Records to use below:

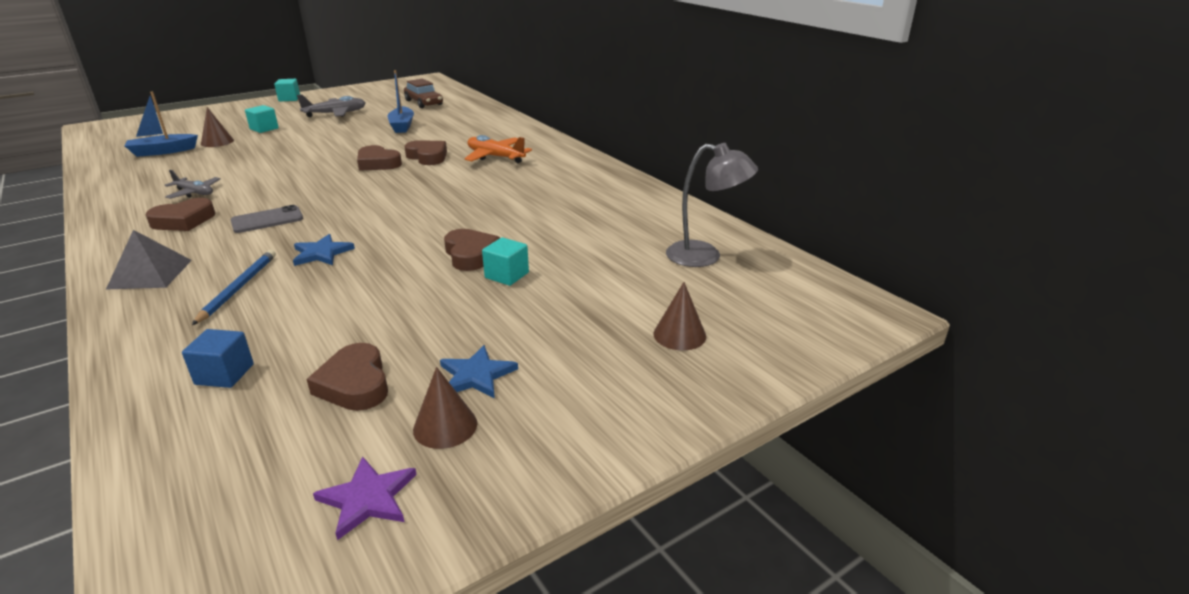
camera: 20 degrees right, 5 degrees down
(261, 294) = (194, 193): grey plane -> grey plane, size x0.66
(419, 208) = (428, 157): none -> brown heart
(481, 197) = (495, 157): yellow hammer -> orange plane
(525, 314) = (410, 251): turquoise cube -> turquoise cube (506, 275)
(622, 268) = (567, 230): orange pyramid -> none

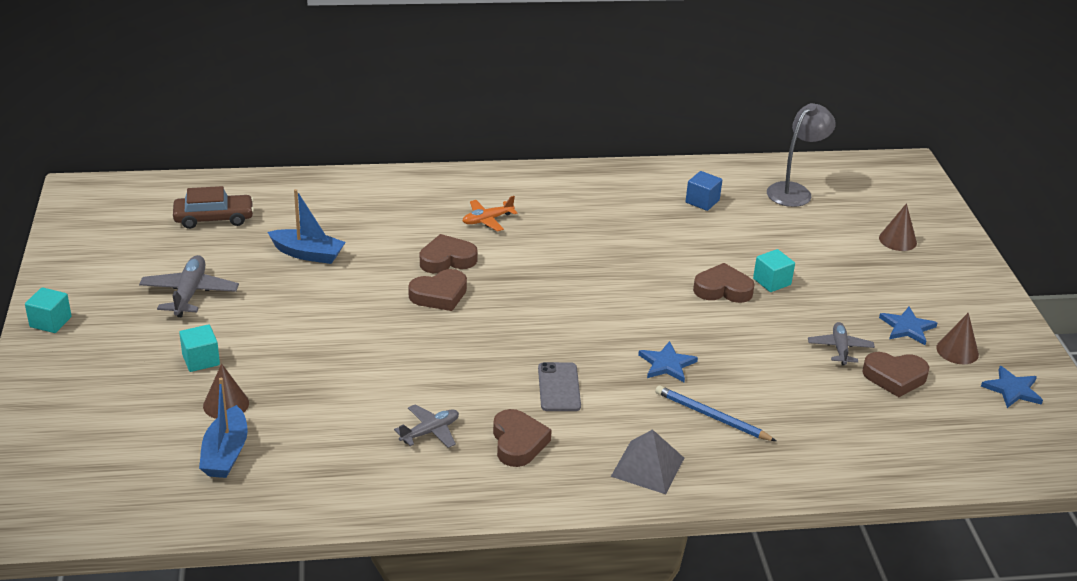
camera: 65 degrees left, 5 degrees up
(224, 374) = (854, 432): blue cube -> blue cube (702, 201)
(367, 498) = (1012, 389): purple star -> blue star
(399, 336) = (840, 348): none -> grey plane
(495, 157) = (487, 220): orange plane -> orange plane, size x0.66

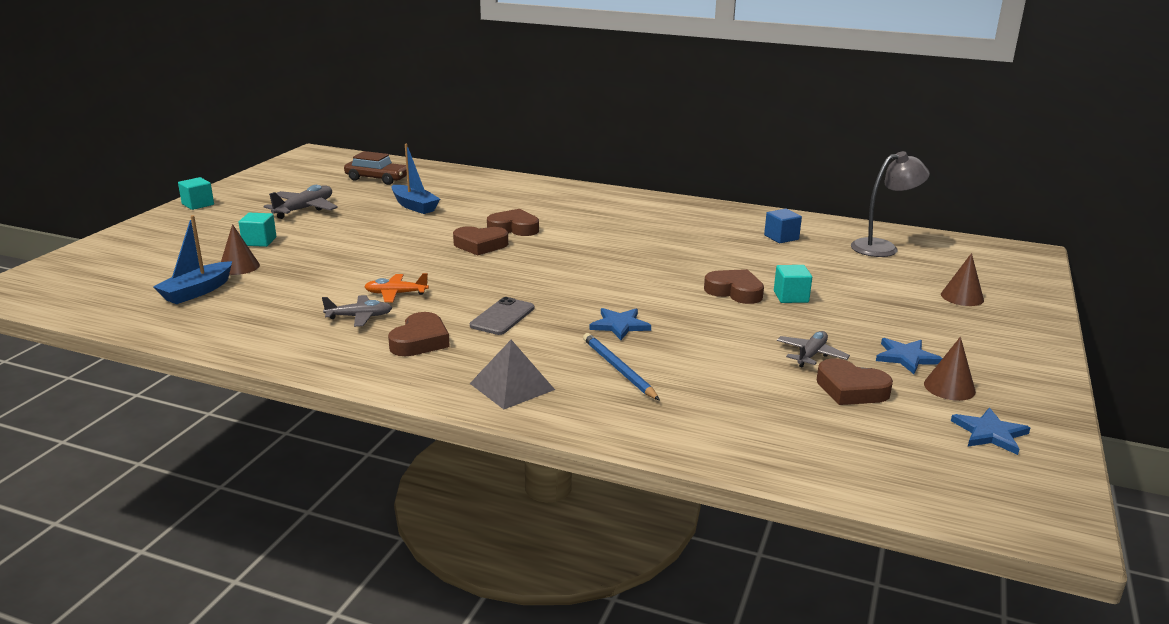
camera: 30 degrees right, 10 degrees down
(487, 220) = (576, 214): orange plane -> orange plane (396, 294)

End of Records to use.

Required work -
Locate the word "grey" in the entries, and copy every line where it is found.

Worked solution -
(261, 294) = (194, 193): grey plane -> grey plane, size x0.66
(399, 336) = (840, 348): none -> grey plane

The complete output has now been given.